**WHAT IS BEING ASKED:** The records below are to be transcribed exactly from their first line to the line that has "purple battery [883,123,928,201] -> none", inclusive, with every picture omitted.

________

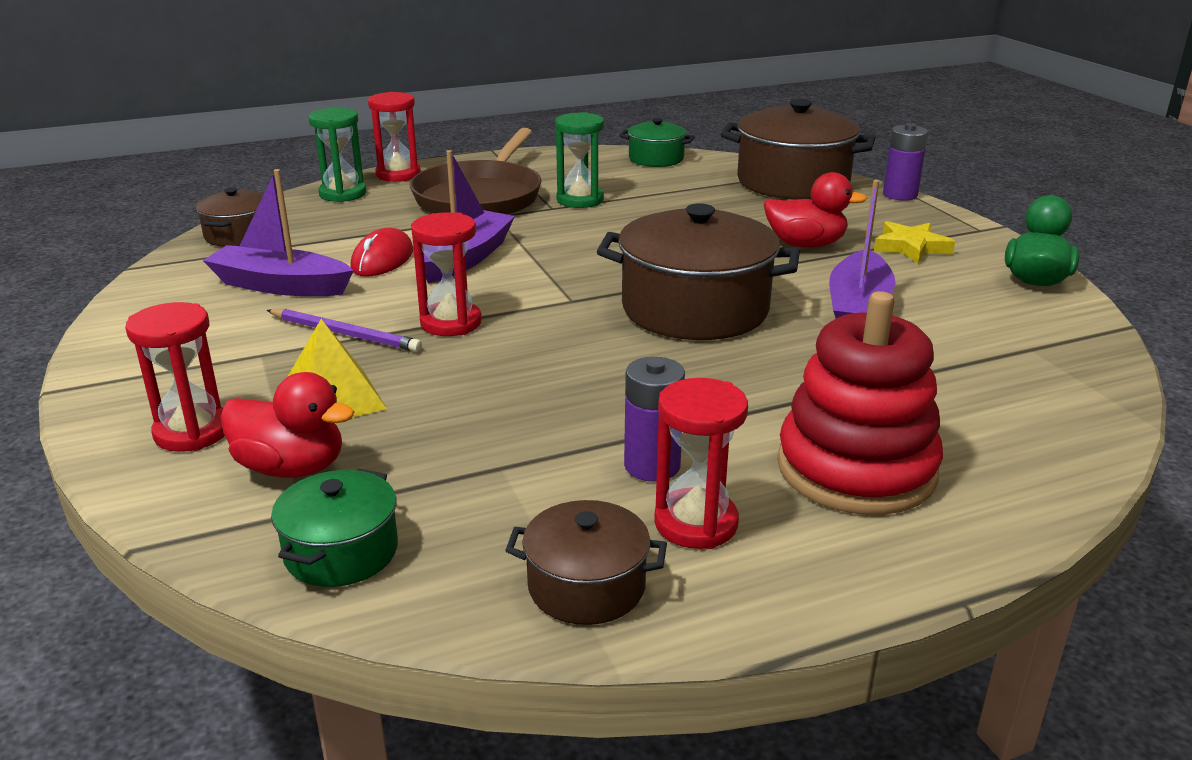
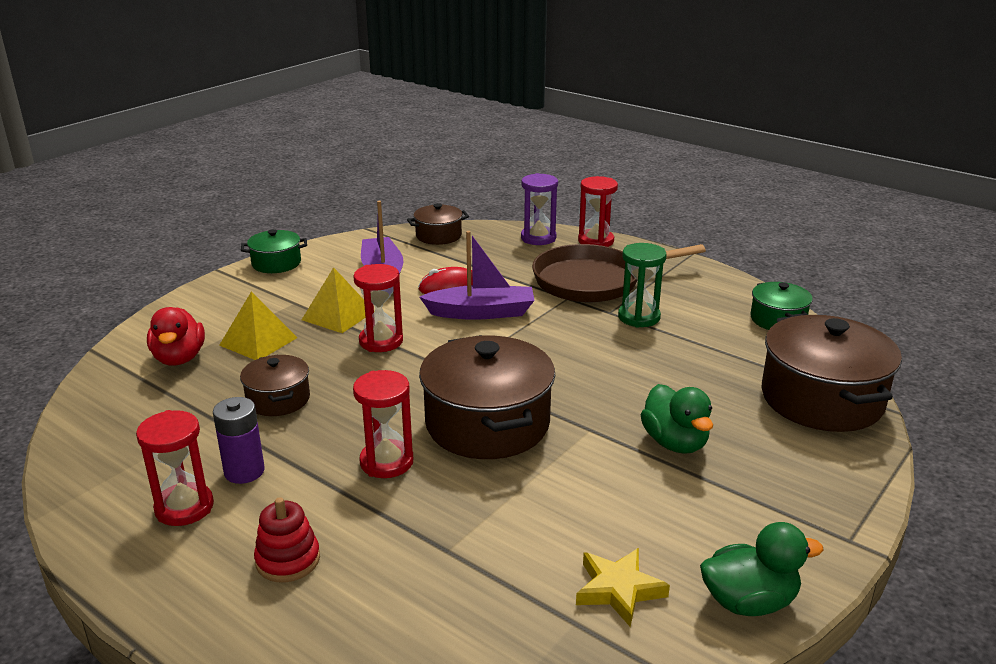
camera: 60 degrees right, 0 degrees up
red hourglass [125,302,225,452] -> red hourglass moved to [353,370,413,478]
purple pencil [267,309,422,352] -> yellow pyramid [302,267,375,333]
green pot [271,468,398,587] -> green pot moved to [241,229,307,273]
green hourglass [308,108,366,202] -> purple hourglass [521,173,558,245]
brown pot [505,500,667,625] -> brown pot moved to [240,354,310,416]
red duck [764,172,868,248] -> green duck [641,384,713,454]
red stacking toy [777,291,943,515] -> red stacking toy [254,497,320,582], size x0.51
purple boat [829,180,895,318] -> none
yellow star [874,221,955,264] -> yellow star moved to [576,548,670,627]
purple battery [883,123,928,201] -> none

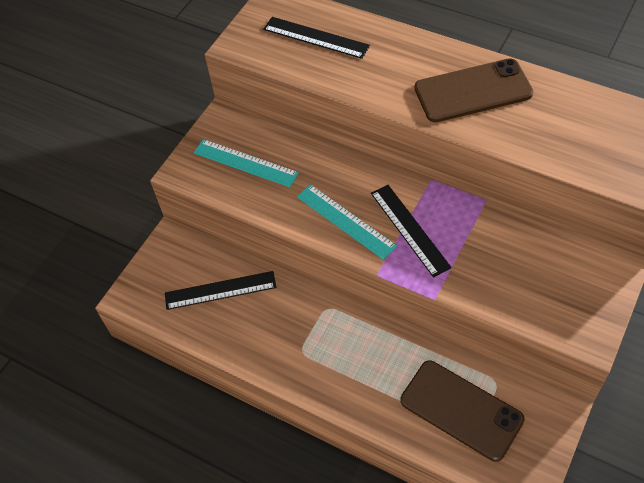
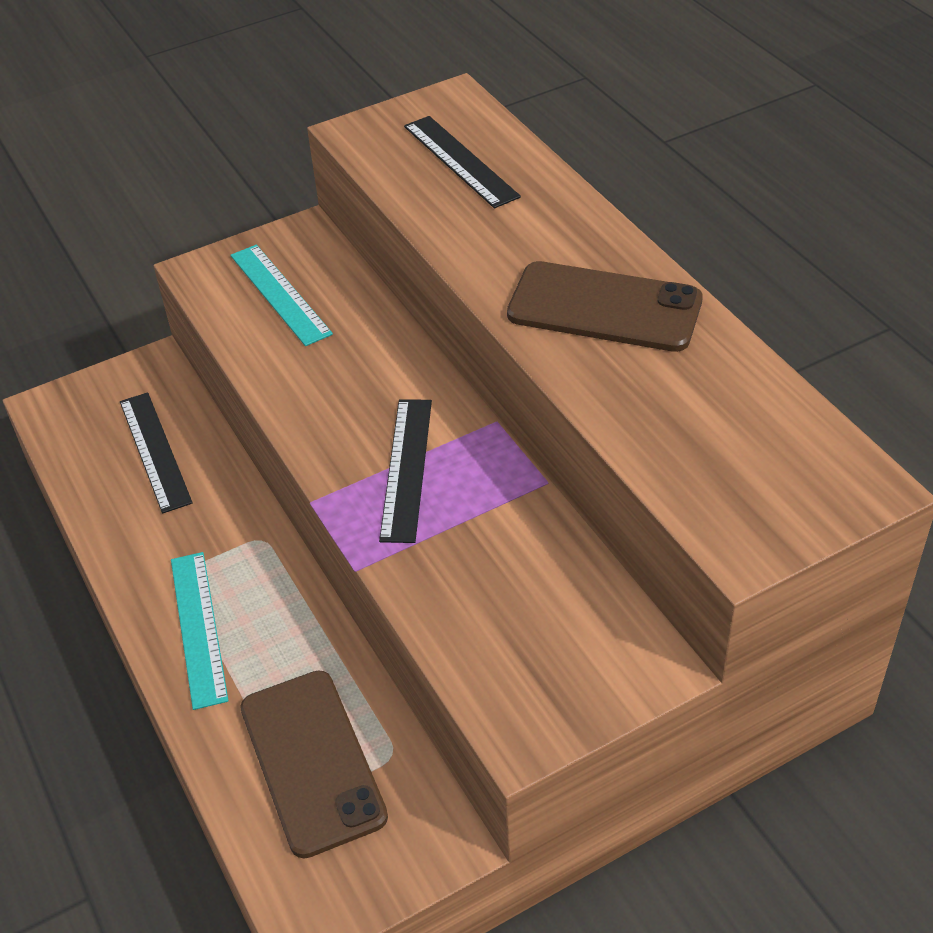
camera: 30 degrees right, 10 degrees down
black ruler [165,271,276,310] -> black ruler turned 45 degrees clockwise [120,392,193,514]
turquoise ruler [297,184,397,260] -> turquoise ruler moved to [171,552,229,710]

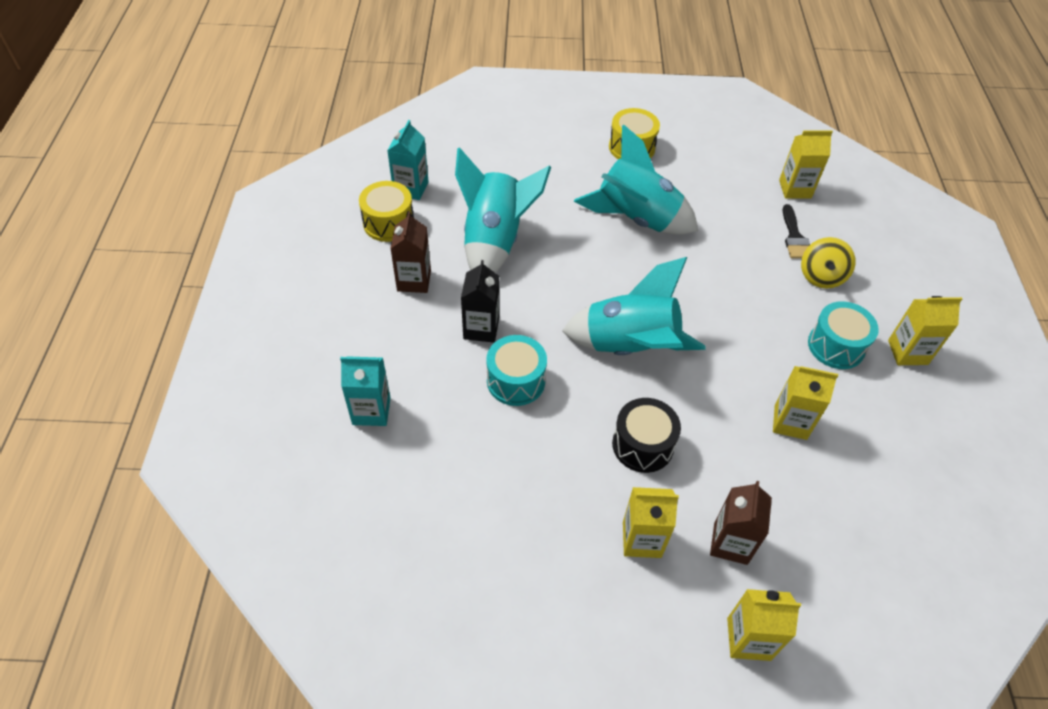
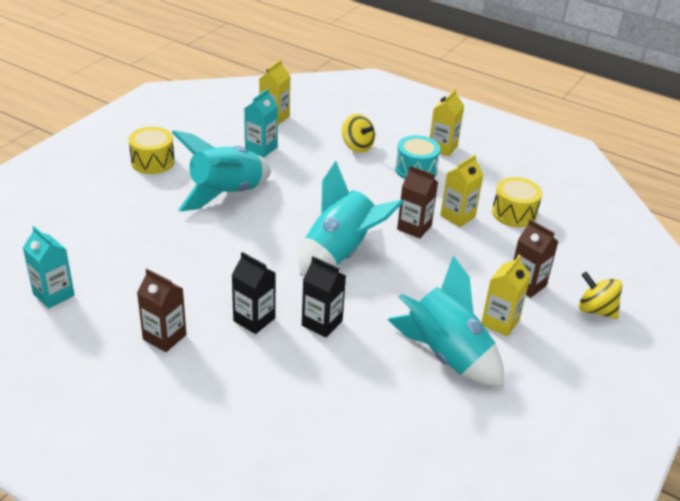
camera: 60 degrees left, 15 degrees down
turquoise carton [340,356,391,426] -> turquoise carton moved to [244,89,278,157]
yellow drum [359,181,414,242] -> yellow drum moved to [492,177,542,227]
turquoise rocket [455,147,551,273] -> turquoise rocket moved to [387,255,504,386]
turquoise drum [486,335,547,406] -> black carton [302,256,346,337]
black drum [612,398,681,473] -> none
yellow carton [727,589,801,661] -> yellow spinning top [579,272,622,319]
black brush [783,204,810,259] -> none
none -> brown carton [397,166,438,239]

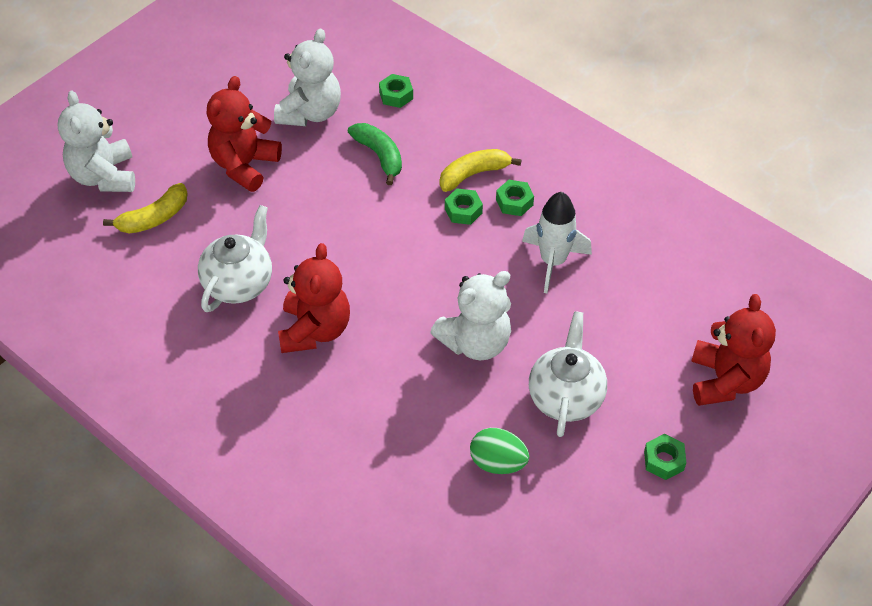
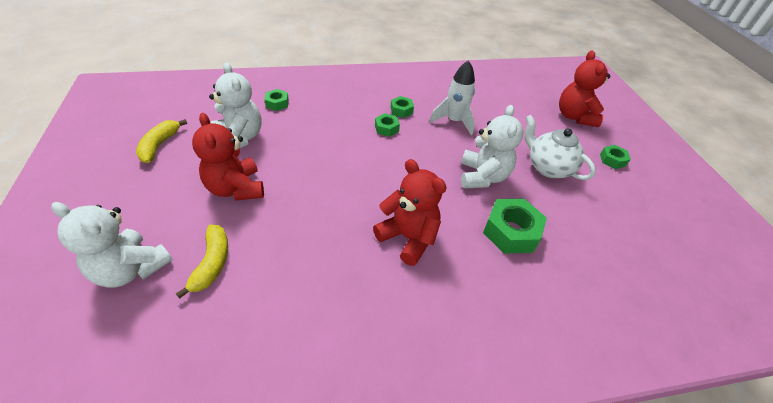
camera: 55 degrees left, 5 degrees down
white teapot [198,205,272,312] -> none
green banana [348,123,402,185] -> none
yellow banana [440,149,522,192] -> yellow banana moved to [136,119,187,163]
green egg [470,428,529,474] -> none
red teddy bear [691,294,776,406] -> red teddy bear turned 135 degrees counterclockwise [559,51,610,127]
none -> green nut [483,199,547,254]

________

**EXPECTED ANSWER:**
camera: 60 degrees right, 0 degrees up
red hourglass [125,302,225,452] -> red hourglass moved to [353,370,413,478]
purple pencil [267,309,422,352] -> yellow pyramid [302,267,375,333]
green pot [271,468,398,587] -> green pot moved to [241,229,307,273]
green hourglass [308,108,366,202] -> purple hourglass [521,173,558,245]
brown pot [505,500,667,625] -> brown pot moved to [240,354,310,416]
red duck [764,172,868,248] -> green duck [641,384,713,454]
red stacking toy [777,291,943,515] -> red stacking toy [254,497,320,582], size x0.51
purple boat [829,180,895,318] -> none
yellow star [874,221,955,264] -> yellow star moved to [576,548,670,627]
purple battery [883,123,928,201] -> none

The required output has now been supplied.